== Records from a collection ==
┌────────
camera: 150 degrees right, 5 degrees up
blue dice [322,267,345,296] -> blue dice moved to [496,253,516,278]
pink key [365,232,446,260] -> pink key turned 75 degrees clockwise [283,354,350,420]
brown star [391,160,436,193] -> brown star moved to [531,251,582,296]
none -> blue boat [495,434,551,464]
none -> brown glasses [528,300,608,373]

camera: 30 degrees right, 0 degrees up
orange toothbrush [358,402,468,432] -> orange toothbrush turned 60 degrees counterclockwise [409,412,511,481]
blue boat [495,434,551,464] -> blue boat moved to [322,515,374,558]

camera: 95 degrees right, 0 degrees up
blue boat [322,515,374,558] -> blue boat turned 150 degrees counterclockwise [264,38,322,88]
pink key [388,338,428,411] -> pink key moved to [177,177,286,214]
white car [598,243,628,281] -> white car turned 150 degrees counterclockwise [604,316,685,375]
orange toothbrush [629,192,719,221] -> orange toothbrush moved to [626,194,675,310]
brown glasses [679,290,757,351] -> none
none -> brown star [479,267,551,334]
└────────
┌────────
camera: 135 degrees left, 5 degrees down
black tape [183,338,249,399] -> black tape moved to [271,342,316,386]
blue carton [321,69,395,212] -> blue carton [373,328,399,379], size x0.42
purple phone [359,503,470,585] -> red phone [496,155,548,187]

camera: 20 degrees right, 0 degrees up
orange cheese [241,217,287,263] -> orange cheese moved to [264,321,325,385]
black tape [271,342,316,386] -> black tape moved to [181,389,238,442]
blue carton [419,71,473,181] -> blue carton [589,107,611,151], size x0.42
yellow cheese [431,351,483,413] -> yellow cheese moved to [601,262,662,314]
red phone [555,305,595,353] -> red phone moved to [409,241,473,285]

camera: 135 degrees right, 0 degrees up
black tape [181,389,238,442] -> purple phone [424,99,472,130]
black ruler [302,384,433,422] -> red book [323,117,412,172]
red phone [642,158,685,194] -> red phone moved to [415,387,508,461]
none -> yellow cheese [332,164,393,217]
└────────
┌────────
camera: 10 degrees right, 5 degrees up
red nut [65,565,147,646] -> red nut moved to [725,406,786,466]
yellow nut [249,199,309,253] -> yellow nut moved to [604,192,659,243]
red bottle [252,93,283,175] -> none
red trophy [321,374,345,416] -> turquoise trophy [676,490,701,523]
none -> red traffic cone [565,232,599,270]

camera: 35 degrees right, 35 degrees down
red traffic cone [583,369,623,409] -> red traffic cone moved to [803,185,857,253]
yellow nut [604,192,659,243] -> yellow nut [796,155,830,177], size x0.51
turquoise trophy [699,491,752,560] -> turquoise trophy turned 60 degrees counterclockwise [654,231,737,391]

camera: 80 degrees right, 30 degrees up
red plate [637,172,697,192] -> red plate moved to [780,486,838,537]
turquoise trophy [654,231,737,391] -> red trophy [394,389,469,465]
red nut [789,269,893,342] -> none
└────────
== Task item ==
Copy exactly the stretch of data above from the line with "red nut [65,565,147,646]" through the line with "turquoise trophy [654,231,737,391]", and omit all other lines.

== Reply to the exercise ==
red nut [65,565,147,646] -> red nut moved to [725,406,786,466]
yellow nut [249,199,309,253] -> yellow nut moved to [604,192,659,243]
red bottle [252,93,283,175] -> none
red trophy [321,374,345,416] -> turquoise trophy [676,490,701,523]
none -> red traffic cone [565,232,599,270]

camera: 35 degrees right, 35 degrees down
red traffic cone [583,369,623,409] -> red traffic cone moved to [803,185,857,253]
yellow nut [604,192,659,243] -> yellow nut [796,155,830,177], size x0.51
turquoise trophy [699,491,752,560] -> turquoise trophy turned 60 degrees counterclockwise [654,231,737,391]

camera: 80 degrees right, 30 degrees up
red plate [637,172,697,192] -> red plate moved to [780,486,838,537]
turquoise trophy [654,231,737,391] -> red trophy [394,389,469,465]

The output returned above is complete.